## What you should do
Across all the records below, count the lines that hold "black". State only that figure.

## Scene difference descriptions

____

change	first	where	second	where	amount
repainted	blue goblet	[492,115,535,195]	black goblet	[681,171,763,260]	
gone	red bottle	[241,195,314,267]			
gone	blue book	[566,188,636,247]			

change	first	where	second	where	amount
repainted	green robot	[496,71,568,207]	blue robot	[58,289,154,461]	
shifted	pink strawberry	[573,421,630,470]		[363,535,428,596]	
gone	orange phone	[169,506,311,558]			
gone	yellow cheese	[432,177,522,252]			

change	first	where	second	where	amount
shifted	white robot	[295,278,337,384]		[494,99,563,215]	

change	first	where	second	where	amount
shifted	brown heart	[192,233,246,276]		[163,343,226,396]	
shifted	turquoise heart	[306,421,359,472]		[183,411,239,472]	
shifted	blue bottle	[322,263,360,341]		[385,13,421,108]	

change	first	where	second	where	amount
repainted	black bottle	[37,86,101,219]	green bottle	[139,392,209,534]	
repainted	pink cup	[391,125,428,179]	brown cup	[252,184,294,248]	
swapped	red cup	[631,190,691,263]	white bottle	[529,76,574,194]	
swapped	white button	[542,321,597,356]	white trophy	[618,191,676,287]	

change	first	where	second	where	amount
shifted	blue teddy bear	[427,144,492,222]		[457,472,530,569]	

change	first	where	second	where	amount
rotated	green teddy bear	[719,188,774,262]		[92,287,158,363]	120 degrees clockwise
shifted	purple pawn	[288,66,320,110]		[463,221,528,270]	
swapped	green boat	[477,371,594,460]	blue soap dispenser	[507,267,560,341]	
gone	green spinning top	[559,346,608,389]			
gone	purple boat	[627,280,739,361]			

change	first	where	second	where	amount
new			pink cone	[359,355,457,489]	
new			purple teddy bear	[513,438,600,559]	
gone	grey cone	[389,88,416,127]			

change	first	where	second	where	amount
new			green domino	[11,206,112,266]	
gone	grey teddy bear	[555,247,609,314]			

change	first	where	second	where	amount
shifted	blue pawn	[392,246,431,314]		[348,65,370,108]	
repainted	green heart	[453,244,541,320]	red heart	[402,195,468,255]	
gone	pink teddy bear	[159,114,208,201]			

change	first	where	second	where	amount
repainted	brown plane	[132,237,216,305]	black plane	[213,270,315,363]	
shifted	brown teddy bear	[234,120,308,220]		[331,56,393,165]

____

## Task output
3